[[ MATERIAL SHOWN, beginning ]]

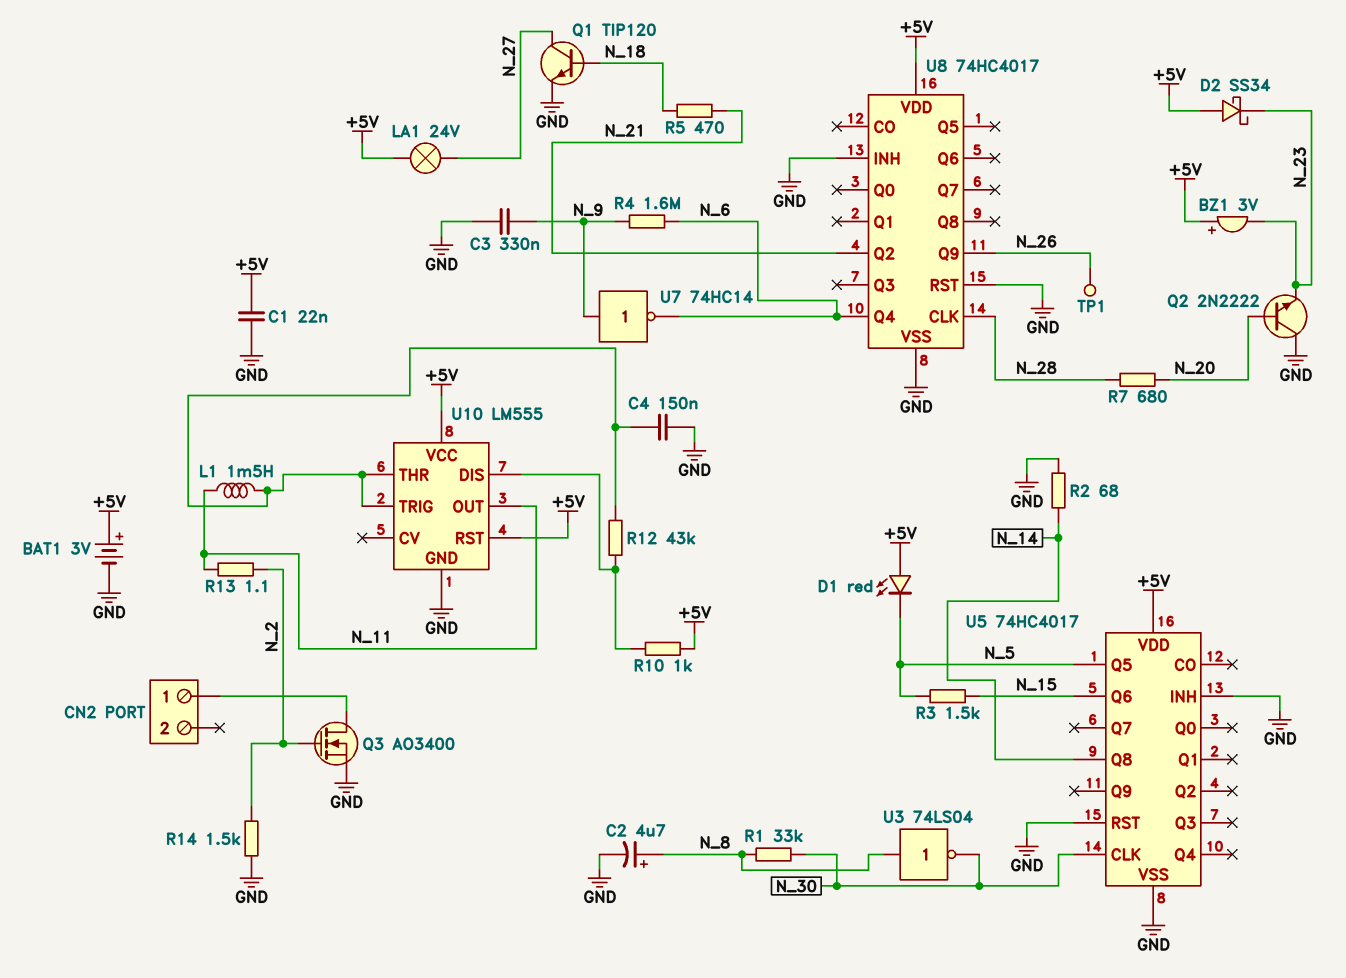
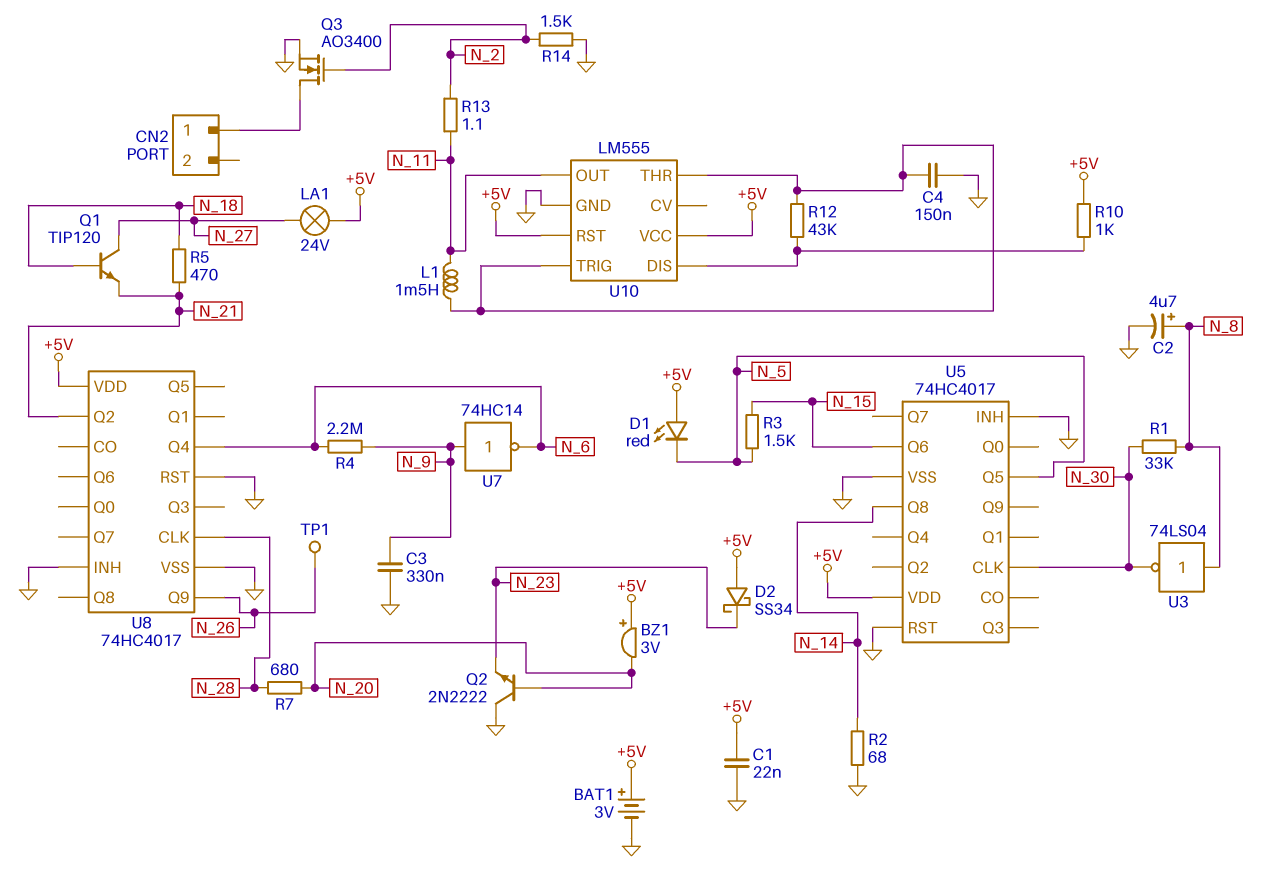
BZ1: buzzer 3V (plus +5V, minus N_23) -> buzzer 3V (plus +5V, minus N_20)
Q1: NPN TIP120 (B N_18, C N_27, E GND) -> NPN TIP120 (B N_18, C N_27, E N_21)
R4: 1.6M (N_6, N_9) -> 2.2M (N_6, N_9)

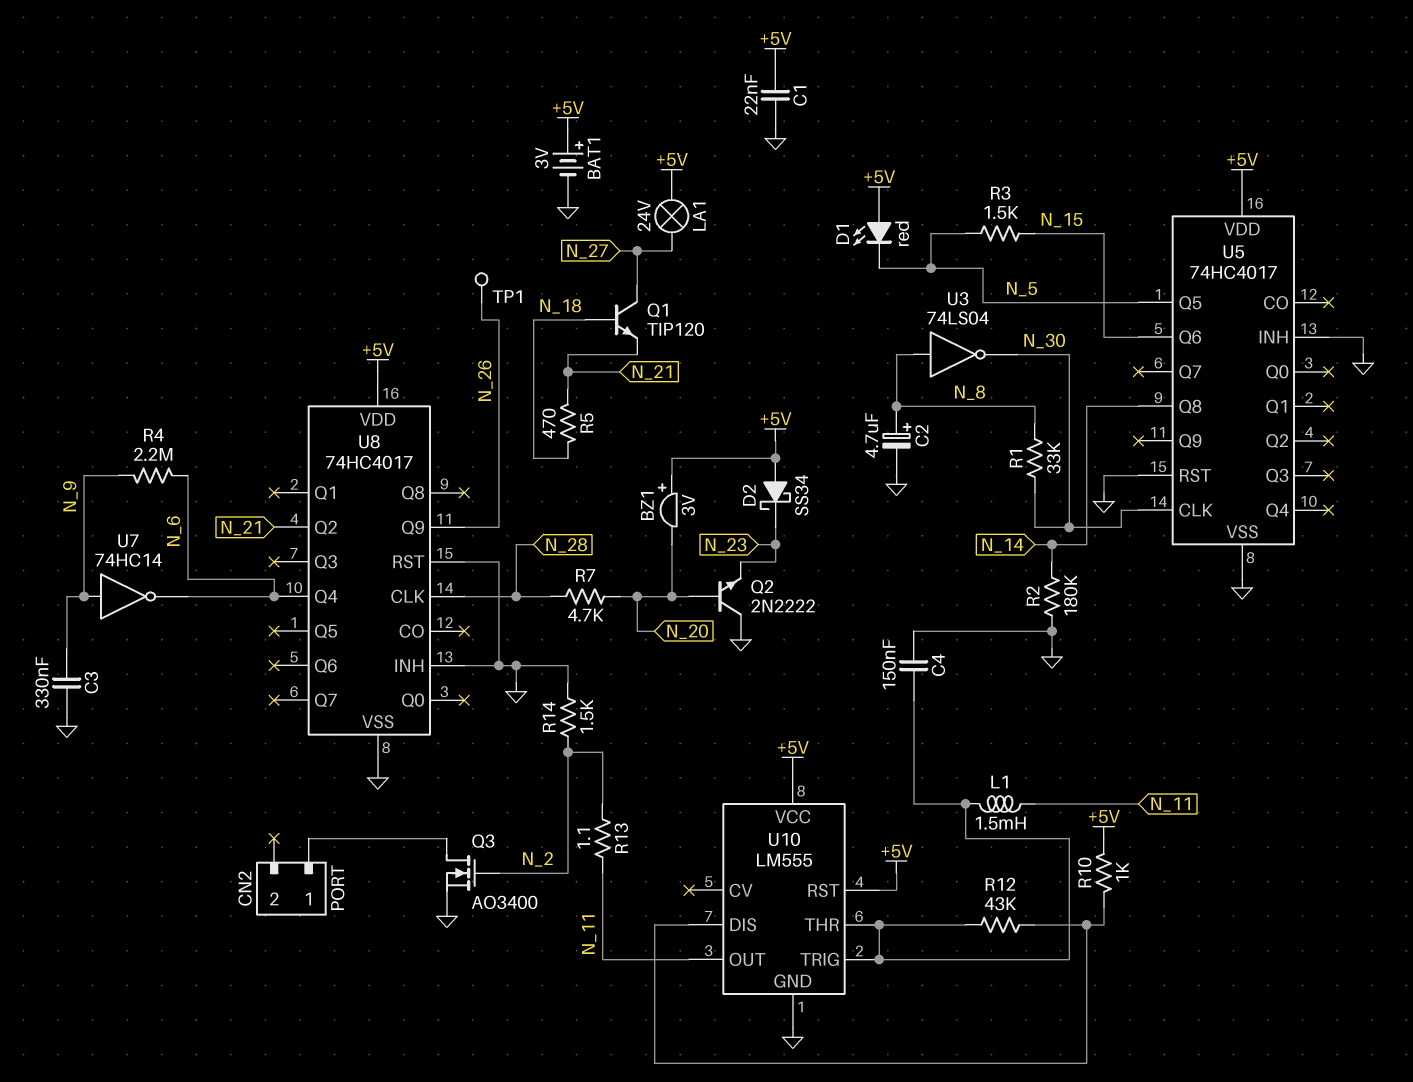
R2: 68 (GND, N_14) -> 180k (GND, N_14)
R7: 680 (N_20, N_28) -> 4.7k (N_20, N_28)

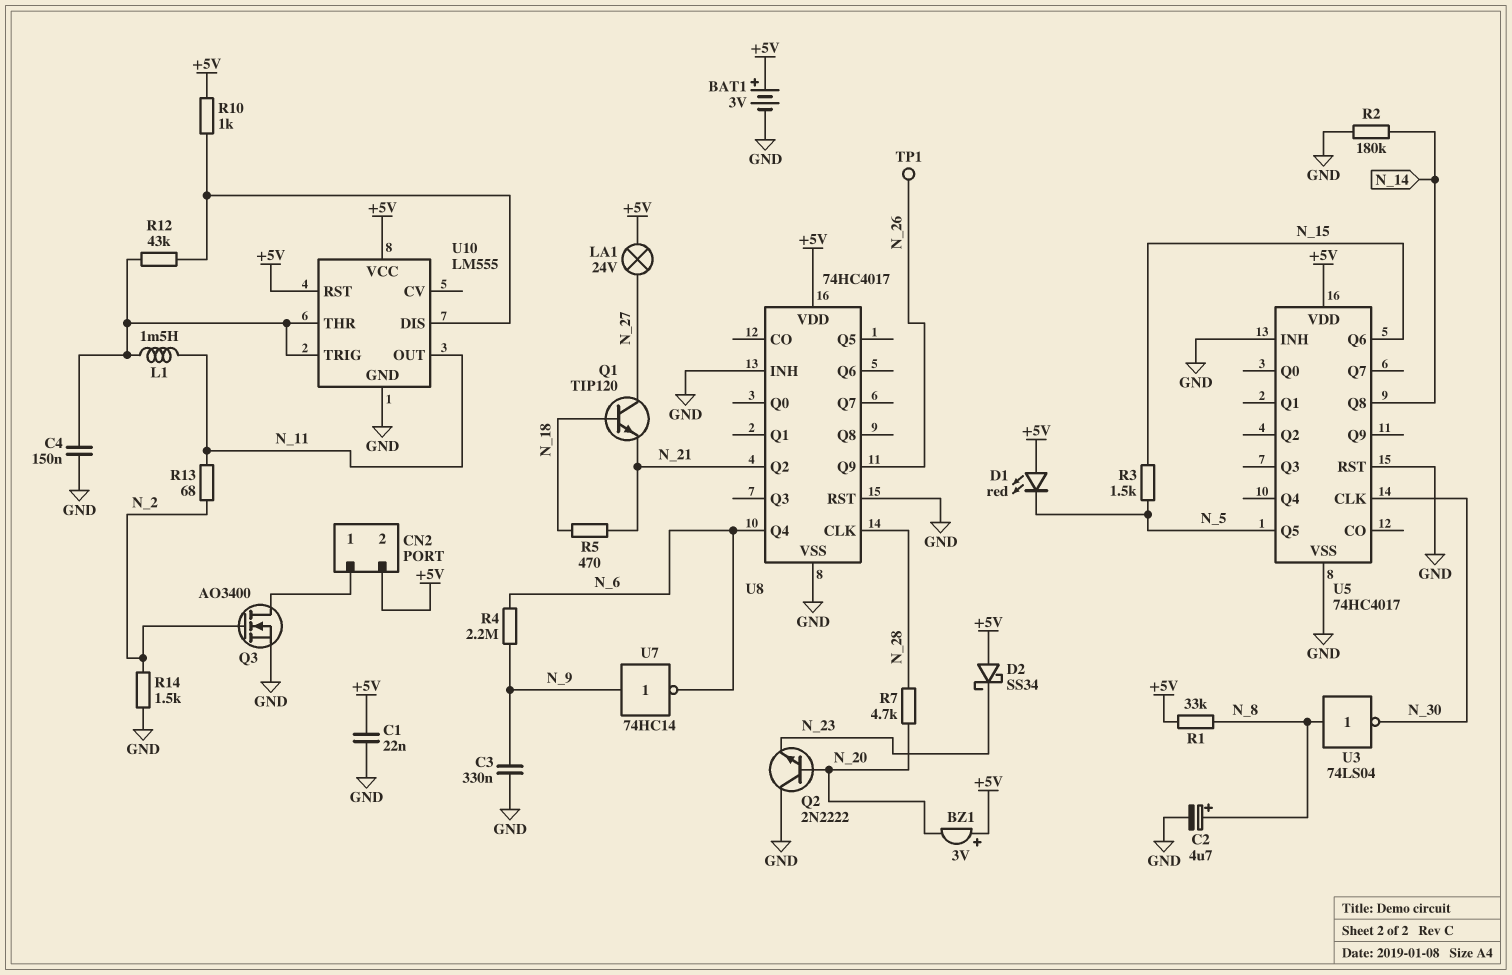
CN2 pin 2: none -> +5V
R1: 33k (N_8, N_30) -> 33k (+5V, N_8)
R13: 1.1 (N_2, N_11) -> 68 (N_2, N_11)

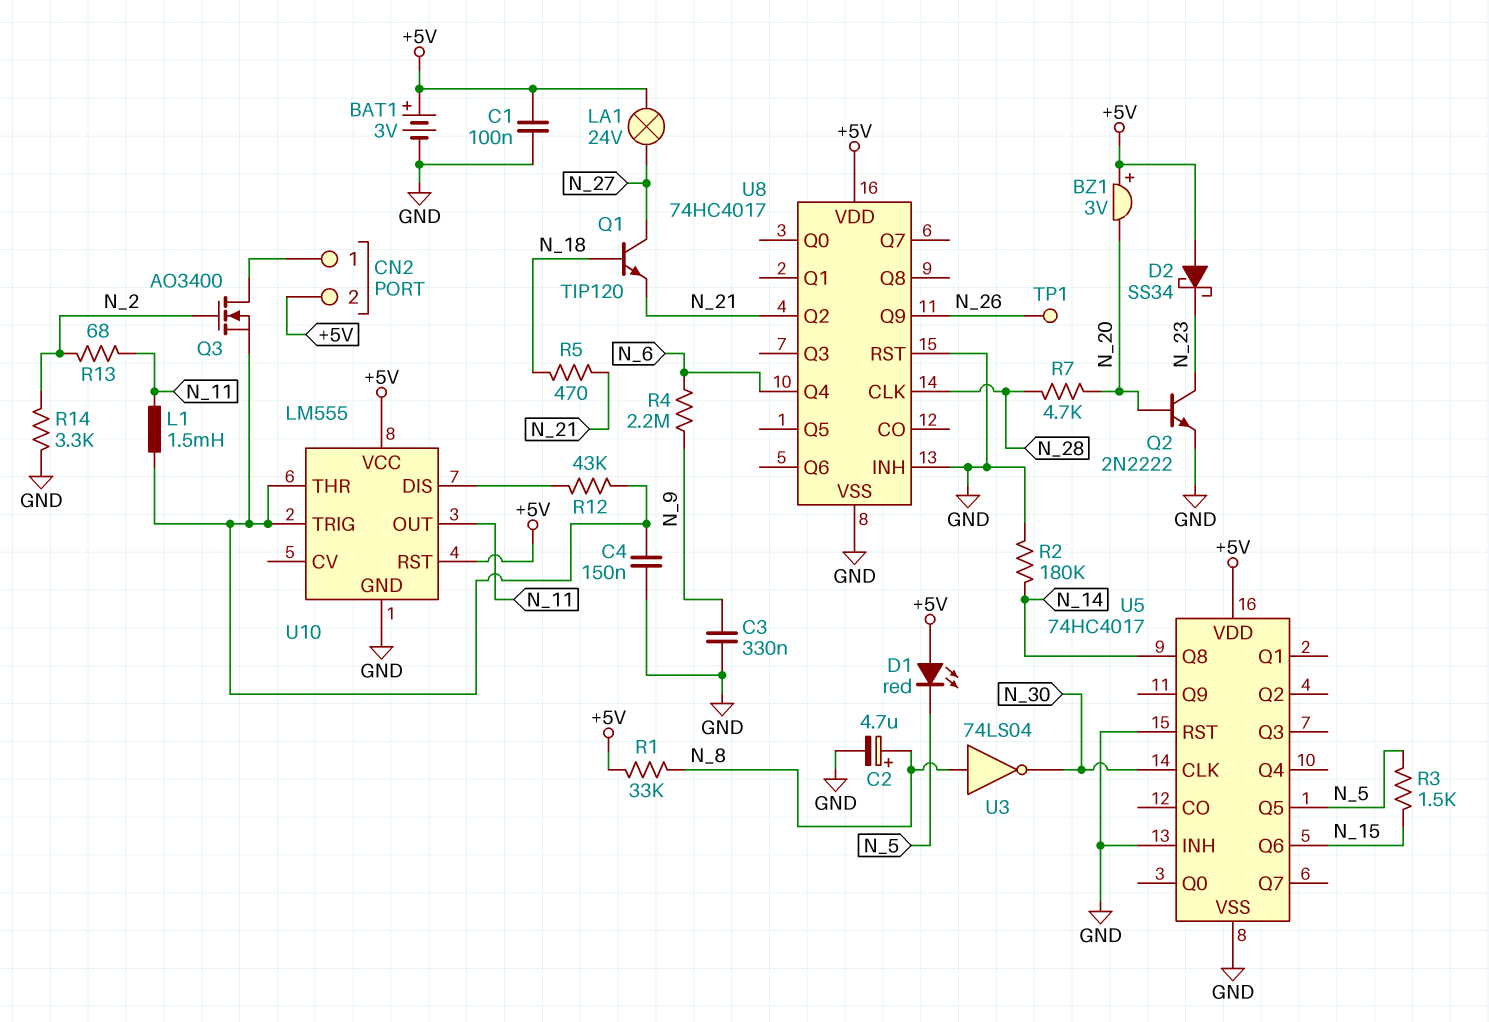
C1: 22nF (+5V, GND) -> 100nF (+5V, GND)
Q2: NPN 2N2222 (B N_20, C GND, E N_23) -> NPN 2N2222 (B N_20, C N_23, E GND)
Q3: NMOS AO3400 (G N_2, D CN2/1, S GND) -> NMOS AO3400 (G N_2, D CN2/1, S U10/THR)
R10: 1k (+5V, U10/DIS) -> none
R14: 1.5k (GND, N_2) -> 3.3k (GND, N_2)
U7: NOT 74HC14 (in N_9, out N_6) -> none

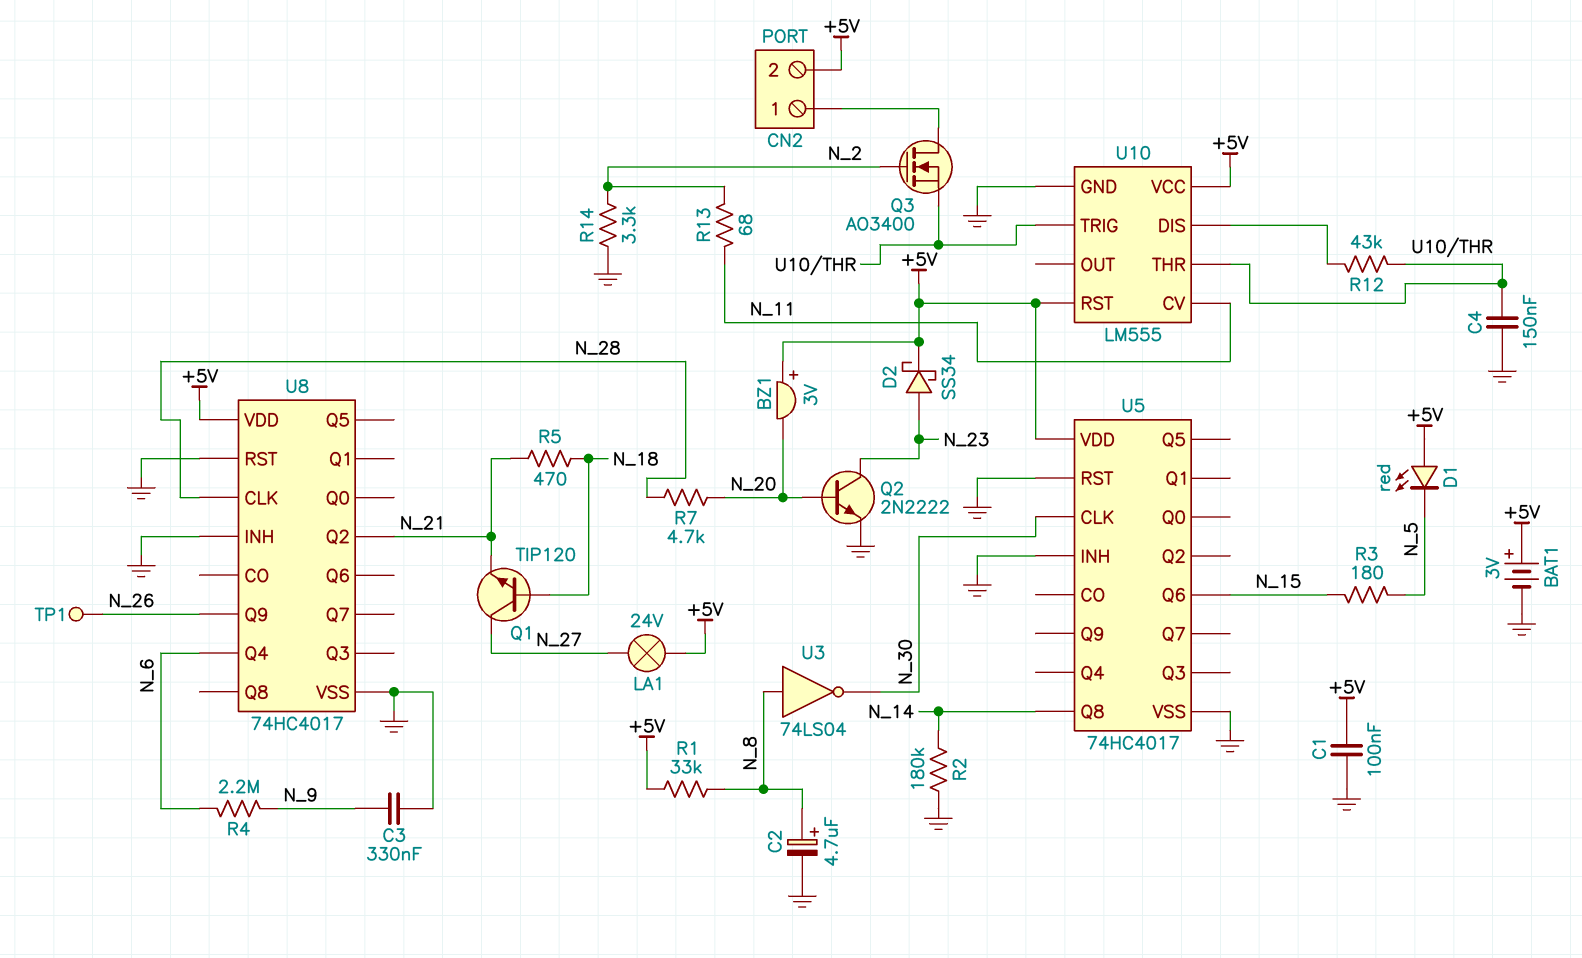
D2: schottky SS34 (A +5V, K N_23) -> schottky SS34 (A N_23, K +5V)
L1: 1.5mH (N_11, U10/THR) -> none
R3: 1.5k (N_5, N_15) -> 180 (N_5, N_15)
U5 pin Q5: N_5 -> none
U10 pin CV: none -> N_11
U10 pin OUT: N_11 -> none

[[ MATERIAL SHOWN, end ]]

■ THE TASK ■
The pictures stay out; repeat exactly the lines from the one with "Q1: NPN TIP120" to the end of the entries above, and nothing else.

■ OUTPUT FOR THIS TASK ■
Q1: NPN TIP120 (B N_18, C N_27, E GND) -> NPN TIP120 (B N_18, C N_27, E N_21)
R4: 1.6M (N_6, N_9) -> 2.2M (N_6, N_9)

R2: 68 (GND, N_14) -> 180k (GND, N_14)
R7: 680 (N_20, N_28) -> 4.7k (N_20, N_28)

CN2 pin 2: none -> +5V
R1: 33k (N_8, N_30) -> 33k (+5V, N_8)
R13: 1.1 (N_2, N_11) -> 68 (N_2, N_11)

C1: 22nF (+5V, GND) -> 100nF (+5V, GND)
Q2: NPN 2N2222 (B N_20, C GND, E N_23) -> NPN 2N2222 (B N_20, C N_23, E GND)
Q3: NMOS AO3400 (G N_2, D CN2/1, S GND) -> NMOS AO3400 (G N_2, D CN2/1, S U10/THR)
R10: 1k (+5V, U10/DIS) -> none
R14: 1.5k (GND, N_2) -> 3.3k (GND, N_2)
U7: NOT 74HC14 (in N_9, out N_6) -> none

D2: schottky SS34 (A +5V, K N_23) -> schottky SS34 (A N_23, K +5V)
L1: 1.5mH (N_11, U10/THR) -> none
R3: 1.5k (N_5, N_15) -> 180 (N_5, N_15)
U5 pin Q5: N_5 -> none
U10 pin CV: none -> N_11
U10 pin OUT: N_11 -> none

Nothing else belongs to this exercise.